(What is being asked)
Convert the lines of the data below into a JSON list of strings, one string per line, with blank lines omitted. Leave the pictures out of the list.

Dataset excerpts:
+ + + + +
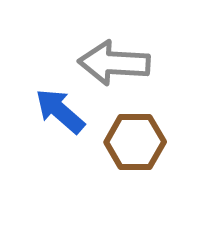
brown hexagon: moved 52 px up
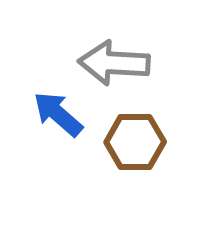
blue arrow: moved 2 px left, 3 px down
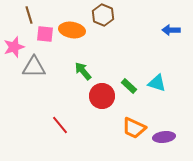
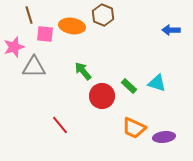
orange ellipse: moved 4 px up
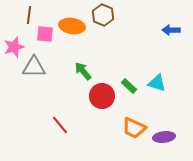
brown line: rotated 24 degrees clockwise
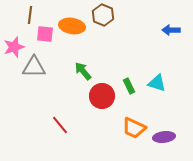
brown line: moved 1 px right
green rectangle: rotated 21 degrees clockwise
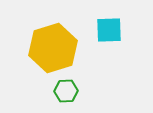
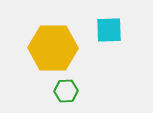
yellow hexagon: rotated 18 degrees clockwise
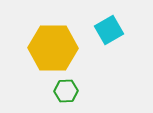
cyan square: rotated 28 degrees counterclockwise
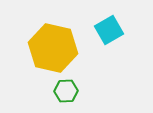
yellow hexagon: rotated 12 degrees clockwise
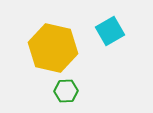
cyan square: moved 1 px right, 1 px down
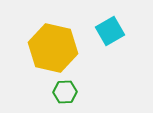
green hexagon: moved 1 px left, 1 px down
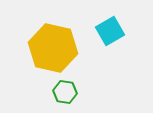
green hexagon: rotated 10 degrees clockwise
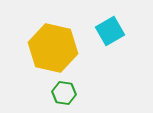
green hexagon: moved 1 px left, 1 px down
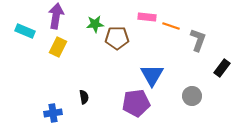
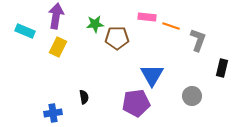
black rectangle: rotated 24 degrees counterclockwise
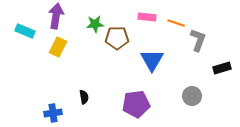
orange line: moved 5 px right, 3 px up
black rectangle: rotated 60 degrees clockwise
blue triangle: moved 15 px up
purple pentagon: moved 1 px down
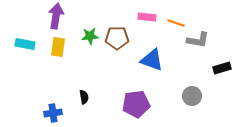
green star: moved 5 px left, 12 px down
cyan rectangle: moved 13 px down; rotated 12 degrees counterclockwise
gray L-shape: rotated 80 degrees clockwise
yellow rectangle: rotated 18 degrees counterclockwise
blue triangle: rotated 40 degrees counterclockwise
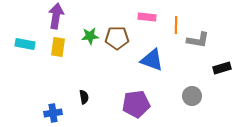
orange line: moved 2 px down; rotated 72 degrees clockwise
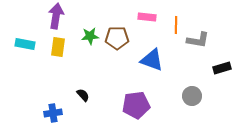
black semicircle: moved 1 px left, 2 px up; rotated 32 degrees counterclockwise
purple pentagon: moved 1 px down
+ + + + +
(Solution)
[
  "brown hexagon: moved 52 px up",
  "blue arrow: moved 2 px left, 3 px down",
  "orange ellipse: moved 4 px up",
  "brown line: rotated 24 degrees clockwise",
  "brown line: moved 1 px right",
  "green rectangle: rotated 21 degrees clockwise",
  "yellow hexagon: rotated 18 degrees clockwise",
  "cyan square: rotated 28 degrees counterclockwise",
  "yellow hexagon: rotated 12 degrees clockwise",
  "cyan square: moved 1 px right, 1 px down",
  "green hexagon: moved 1 px left, 1 px down",
  "green hexagon: rotated 10 degrees clockwise",
  "green hexagon: moved 1 px left, 1 px down",
  "black rectangle: rotated 24 degrees counterclockwise",
  "orange line: moved 5 px right, 3 px up",
  "black rectangle: rotated 60 degrees clockwise",
  "blue triangle: moved 15 px up",
  "purple pentagon: moved 1 px down",
  "green star: moved 5 px left, 12 px down",
  "cyan rectangle: moved 13 px down; rotated 12 degrees counterclockwise",
  "gray L-shape: rotated 80 degrees clockwise",
  "yellow rectangle: rotated 18 degrees counterclockwise",
  "blue triangle: rotated 40 degrees counterclockwise",
  "orange line: moved 2 px down; rotated 72 degrees clockwise",
  "black semicircle: moved 1 px left, 2 px up; rotated 32 degrees counterclockwise",
  "purple pentagon: moved 1 px down"
]